Your objective: Write out, word for word, every line in the data below from the one containing "orange cube: 4 -> 5" to the one containing "turquoise camera: 4 -> 3", both of them included.

[[ Data to process, beginning ]]

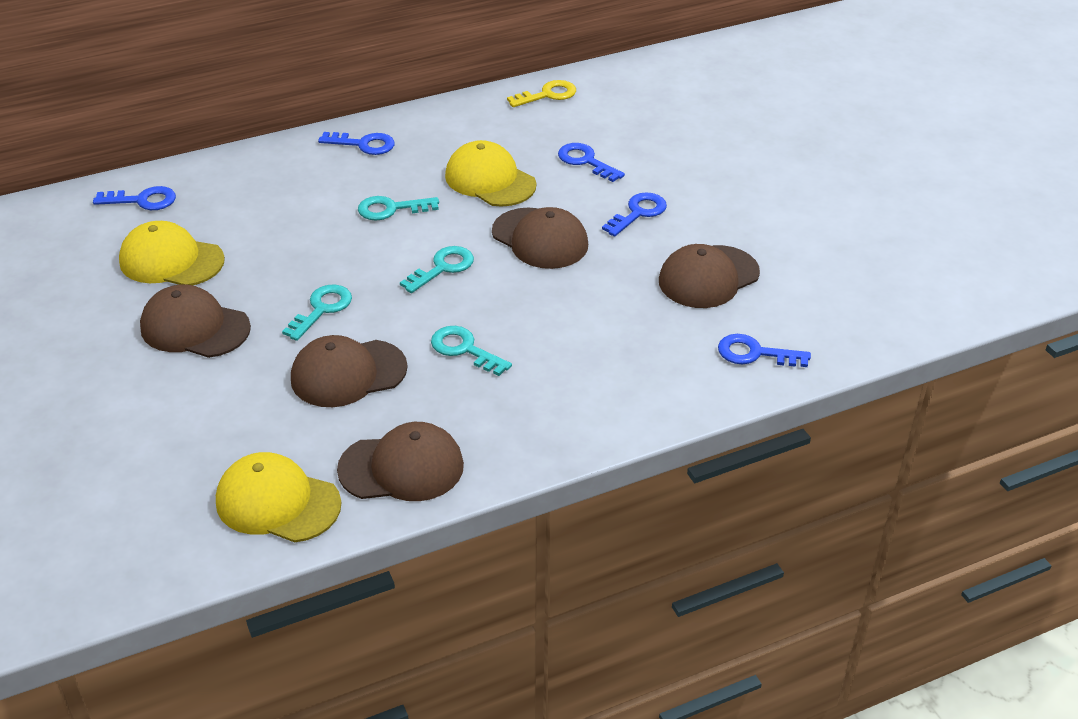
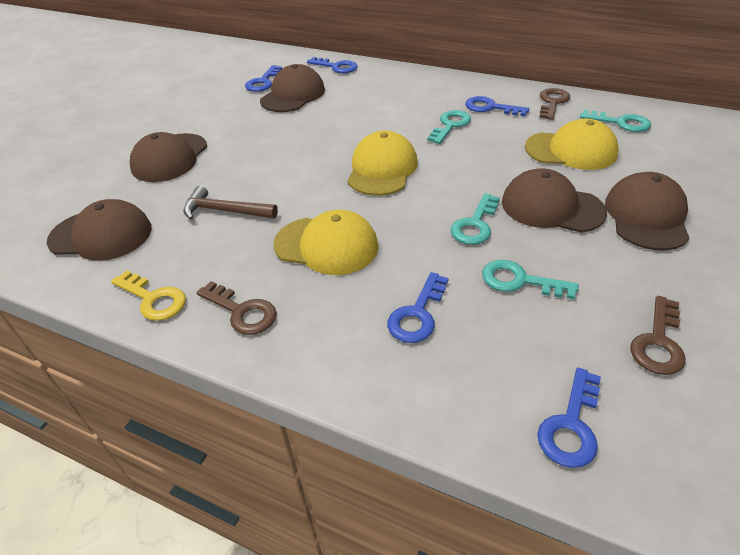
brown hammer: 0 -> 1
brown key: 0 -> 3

[[ Data to process, end ]]
[[ Data to process, beginning ]]

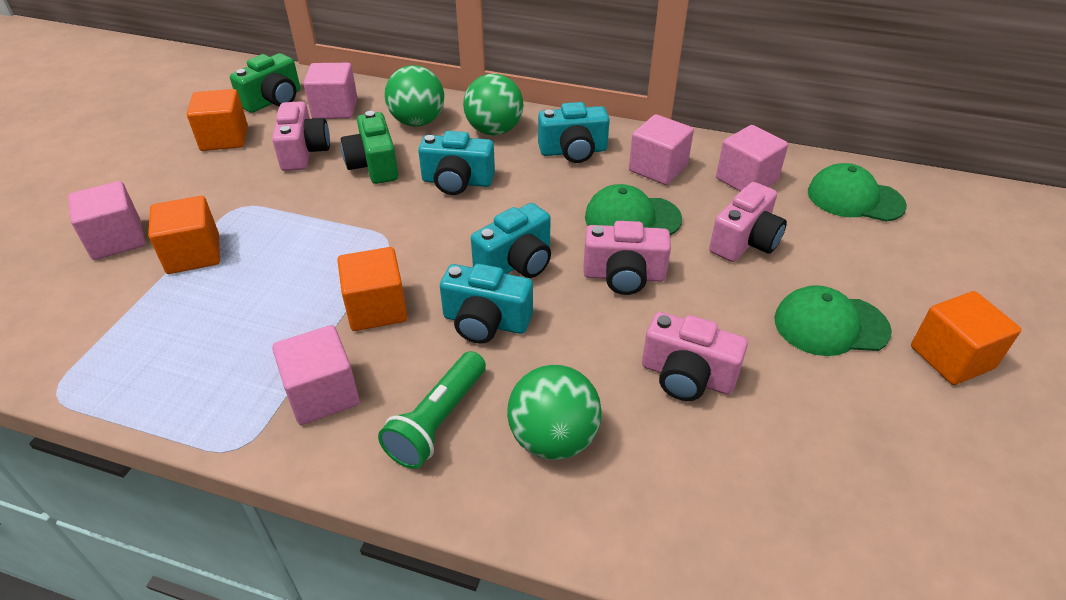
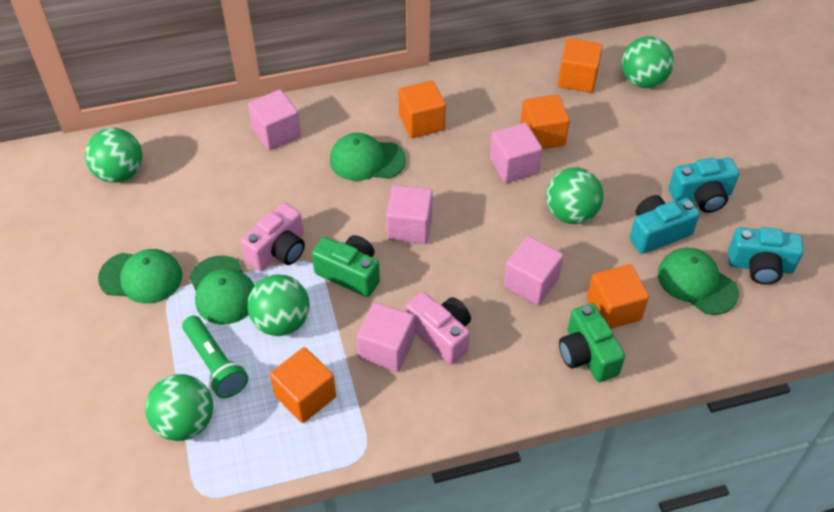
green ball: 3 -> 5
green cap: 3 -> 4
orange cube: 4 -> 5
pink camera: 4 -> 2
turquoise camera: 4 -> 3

[[ Data to process, end ]]
[[ Data to process, beginning ]]

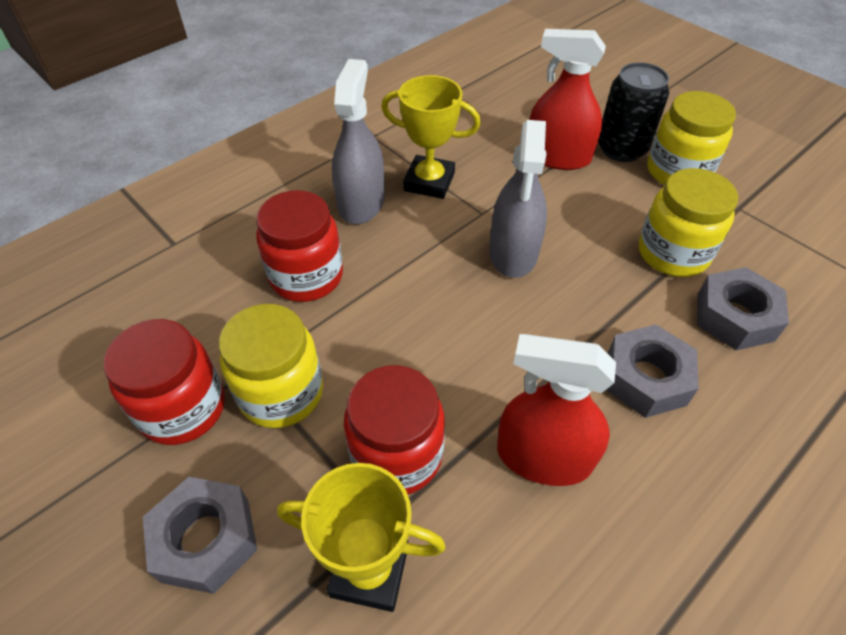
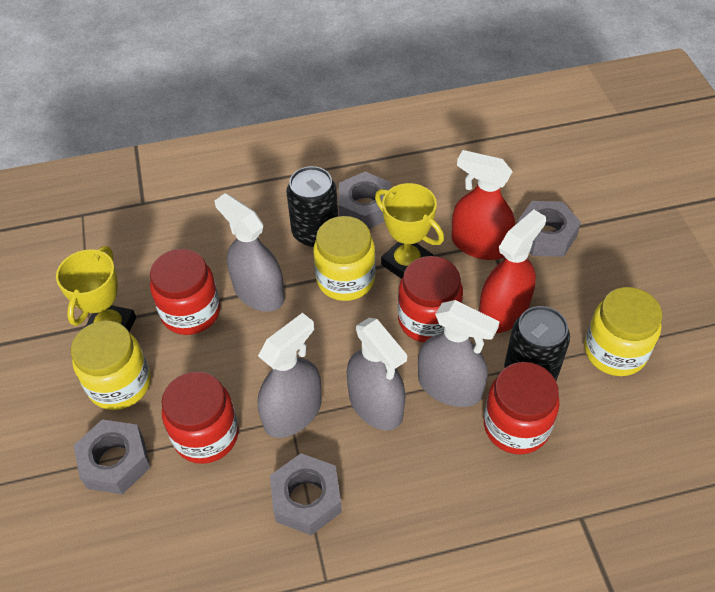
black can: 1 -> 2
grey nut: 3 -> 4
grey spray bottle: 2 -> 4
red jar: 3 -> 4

[[ Data to process, end ]]

Reply:
orange cube: 4 -> 5
pink camera: 4 -> 2
turquoise camera: 4 -> 3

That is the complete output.